===== Exercise data
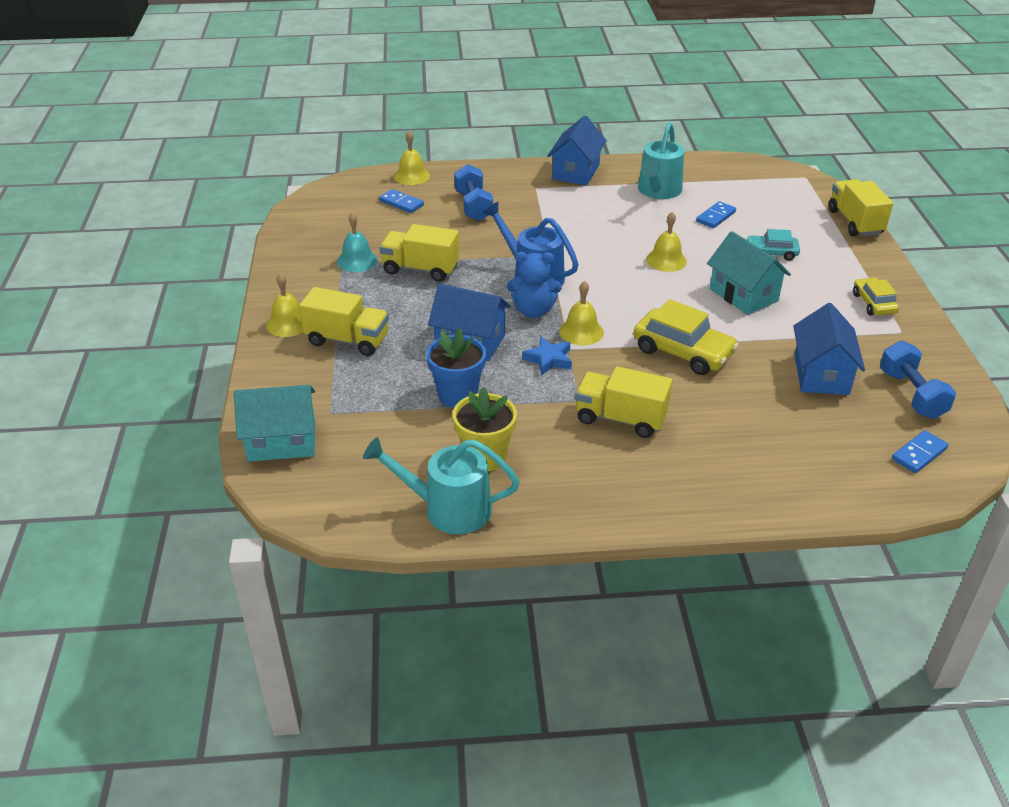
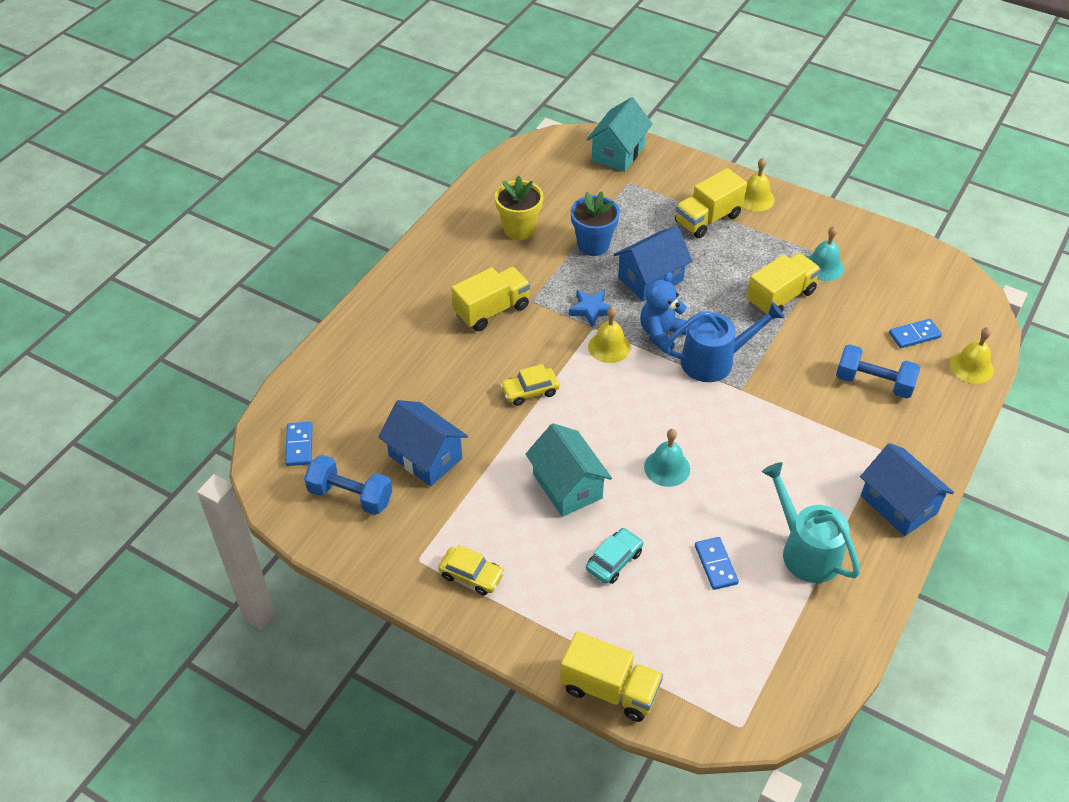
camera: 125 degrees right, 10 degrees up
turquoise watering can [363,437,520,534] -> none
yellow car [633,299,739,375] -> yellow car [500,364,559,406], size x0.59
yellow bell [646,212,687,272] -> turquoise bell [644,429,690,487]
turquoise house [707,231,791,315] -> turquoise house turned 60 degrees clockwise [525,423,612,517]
==========
===== Exercise data
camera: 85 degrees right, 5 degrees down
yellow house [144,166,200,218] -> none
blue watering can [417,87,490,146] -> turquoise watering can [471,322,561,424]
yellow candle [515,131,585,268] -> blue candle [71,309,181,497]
==========
===== Exercise data
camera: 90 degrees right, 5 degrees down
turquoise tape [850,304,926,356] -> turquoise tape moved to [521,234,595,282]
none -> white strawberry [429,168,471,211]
==========
**Exercise goal**
All lines above from the one holding "camera: 125 degrees right, 10 degrees up" to the one holding "turquoise house [707,231,791,315]", inclusive, are to be copied exactly; no other line is wanted.

**Solution to this problem**
camera: 125 degrees right, 10 degrees up
turquoise watering can [363,437,520,534] -> none
yellow car [633,299,739,375] -> yellow car [500,364,559,406], size x0.59
yellow bell [646,212,687,272] -> turquoise bell [644,429,690,487]
turquoise house [707,231,791,315] -> turquoise house turned 60 degrees clockwise [525,423,612,517]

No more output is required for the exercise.